=== Assignment ===
Beginning with the line that holds "pink brick J2:K2", please retype each line through the end of the listing below, both ends included, and nothing more.

=== Supplied data ===
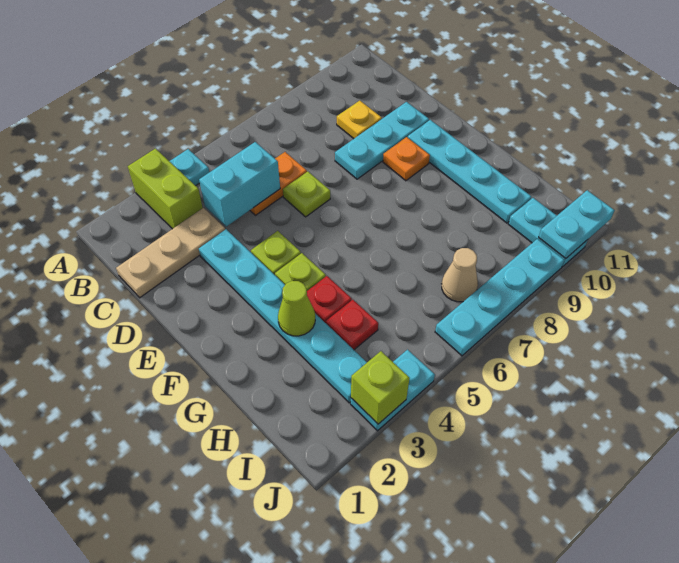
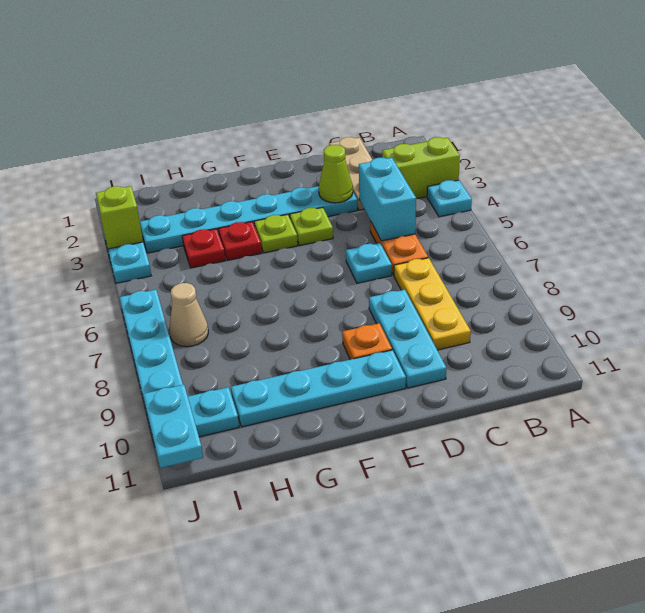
yellow plate C9 level 1 -> yellow plate C7:C9 level 1
lime plate D6 level 1 -> cyan plate D6 level 1
lime cone G3 level 2 -> lime cone D3 level 2

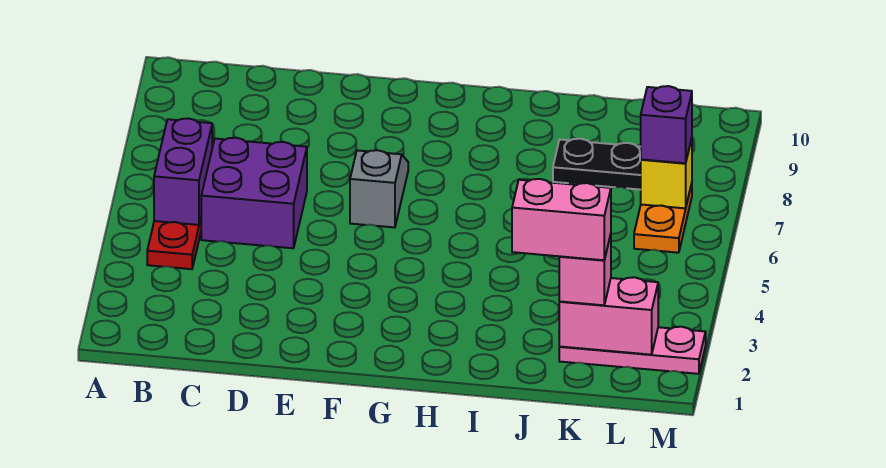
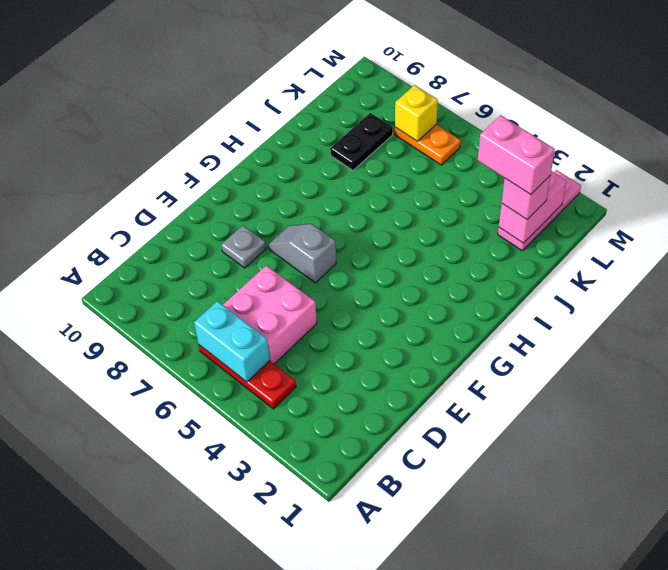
purple brick B5:B6 level 2 -> cyan brick B5:B6 level 2
purple brick C5:D6 level 1 -> pink brick C5:D6 level 1
none -> grey plate E8 level 1
pink brick J2:K2 level 4 -> pink brick K2:K3 level 4
purple brick L7 level 3 -> none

=== Output ===
pink brick J2:K2 level 4 -> pink brick K2:K3 level 4
purple brick L7 level 3 -> none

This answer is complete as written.